WHAT IS NEEDED: Identify each line in the material below that contains the string "none", and copy those lines.

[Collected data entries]
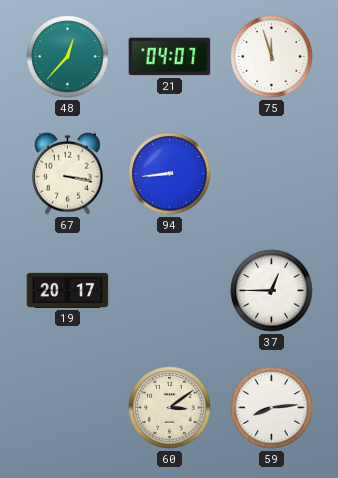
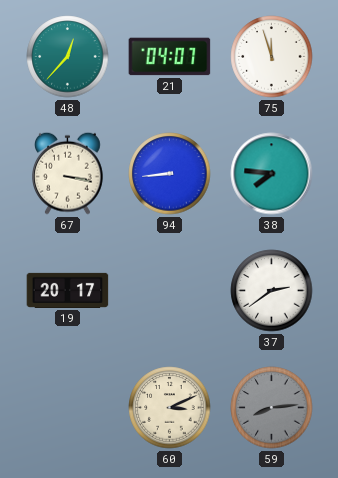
38: none -> 7:46
37: 12:45 -> 2:39
60: 3:09 -> 3:11
59 dial: white -> grey
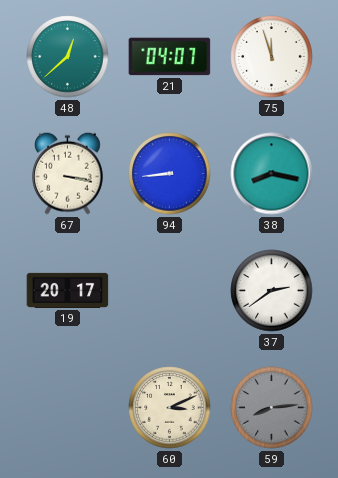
48: 12:37 -> 12:38
38: 7:46 -> 8:17
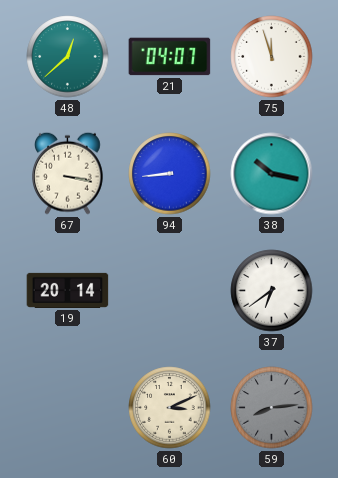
38: 8:17 -> 10:17
19: 20:17 -> 20:14
37: 2:39 -> 6:39
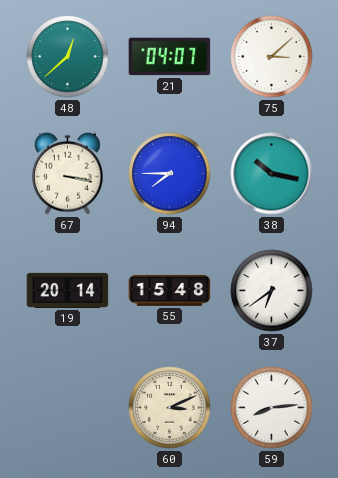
75: 11:57 -> 3:08
94: 8:44 -> 7:45
55: none -> 15:48
59 dial: grey -> white
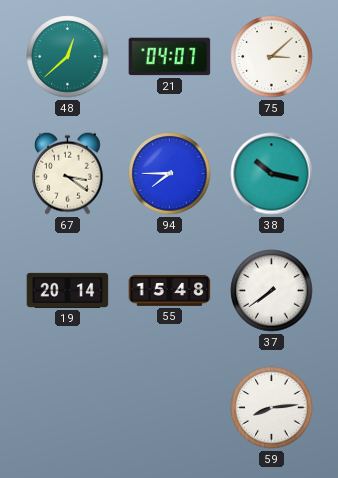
67: 3:17 -> 3:21
37: 6:39 -> 7:39
60: 3:11 -> none
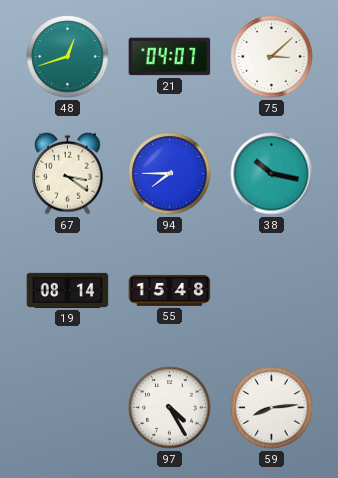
48: 12:38 -> 12:42
19: 20:14 -> 08:14
37: 7:39 -> none
97: none -> 4:25
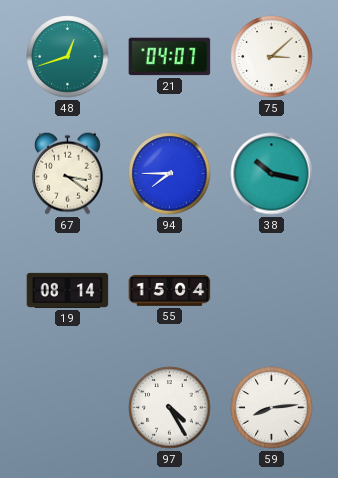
55: 15:48 -> 15:04
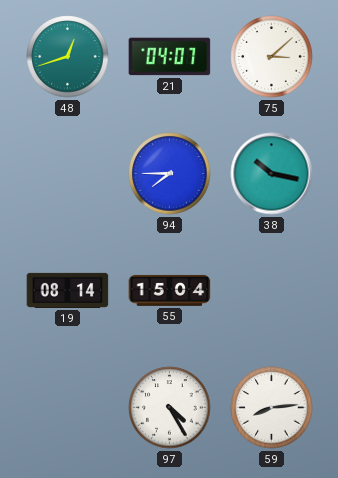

RESPONSE BELOW:
38: none -> 7:46
55: none -> 15:48
60: 3:11 -> none
37: 7:39 -> none
97: none -> 4:25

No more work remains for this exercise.